Recorded data:

◆ ◆ ◆ ◆ ◆ ◆ ◆

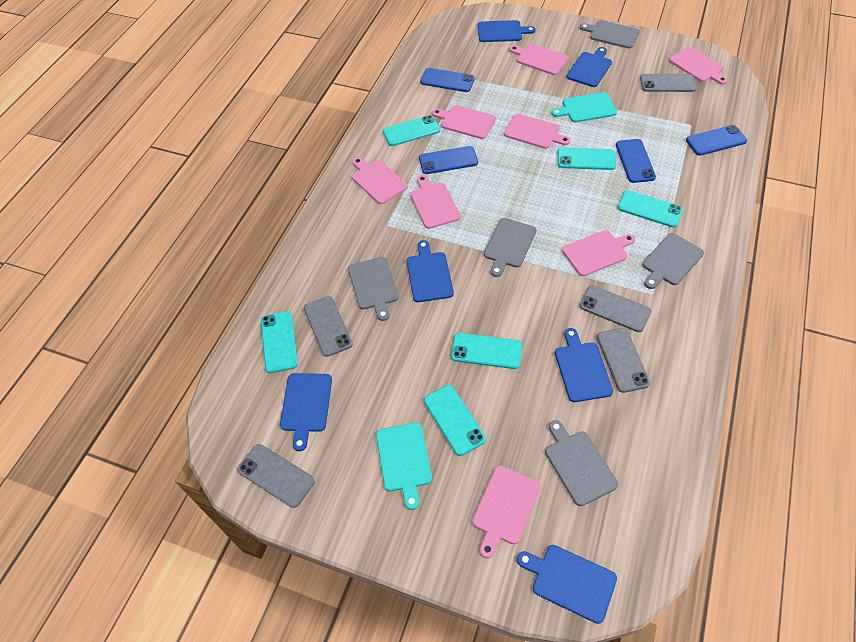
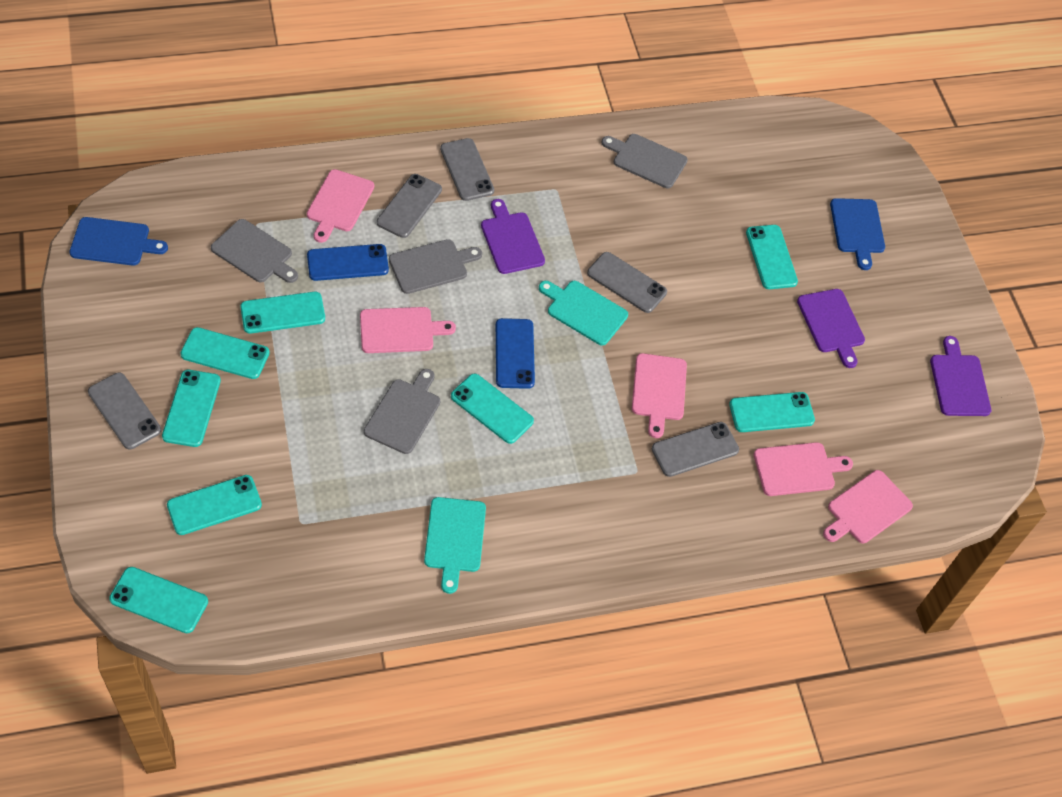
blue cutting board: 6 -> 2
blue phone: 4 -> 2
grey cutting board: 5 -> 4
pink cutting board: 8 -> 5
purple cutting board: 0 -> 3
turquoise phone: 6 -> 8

◆ ◆ ◆ ◆ ◆ ◆ ◆

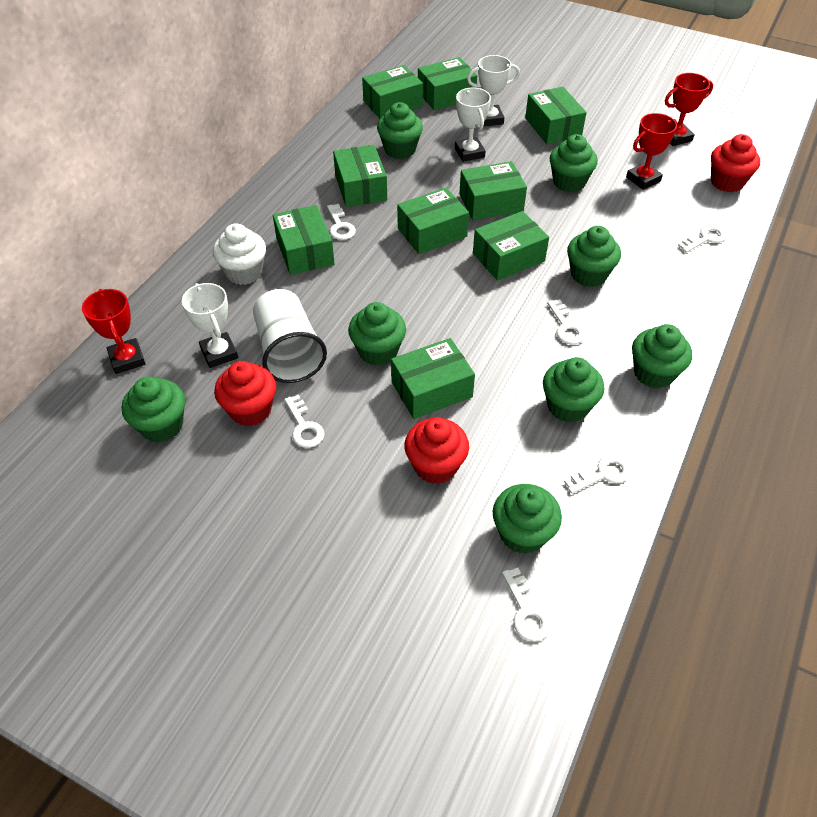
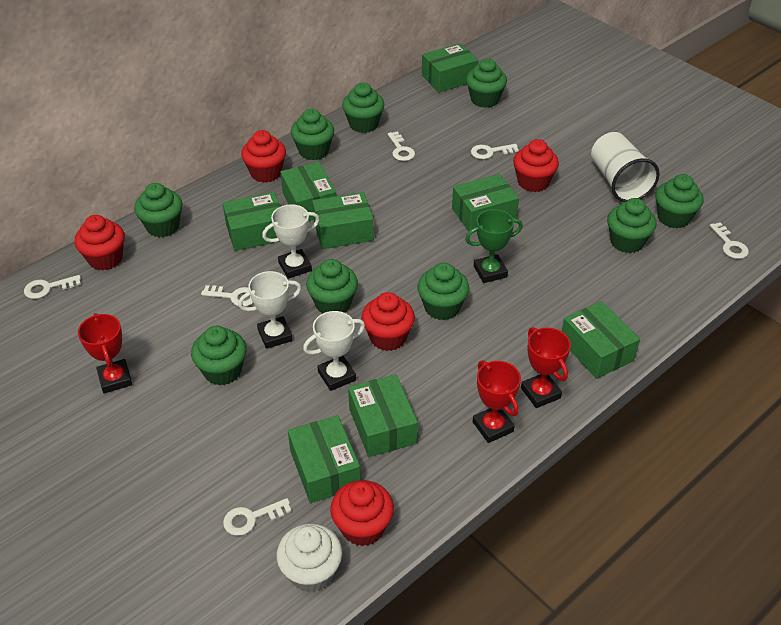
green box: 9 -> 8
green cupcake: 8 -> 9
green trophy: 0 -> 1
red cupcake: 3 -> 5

◆ ◆ ◆ ◆ ◆ ◆ ◆

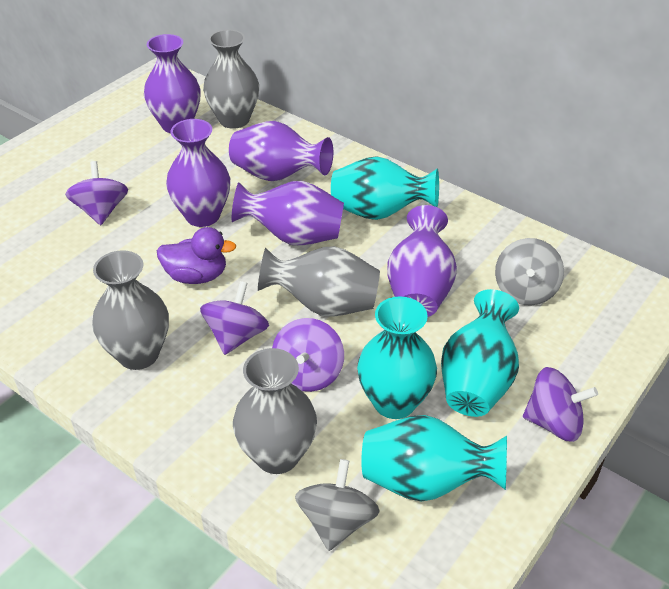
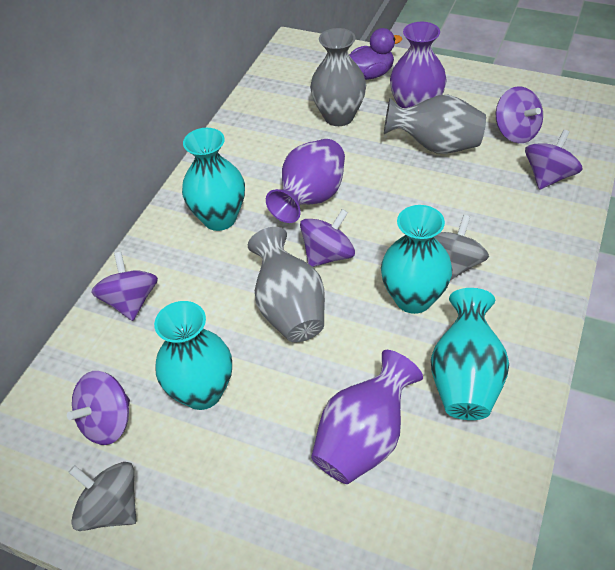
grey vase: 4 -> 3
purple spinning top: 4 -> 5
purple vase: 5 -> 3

◆ ◆ ◆ ◆ ◆ ◆ ◆

Both the line containing "blue cutting board: 6 -> 2" and the line containing "turquoise phone: 6 -> 8" belong in the answer. Print them and every line above that falls between them exactly, and no others.

blue cutting board: 6 -> 2
blue phone: 4 -> 2
grey cutting board: 5 -> 4
pink cutting board: 8 -> 5
purple cutting board: 0 -> 3
turquoise phone: 6 -> 8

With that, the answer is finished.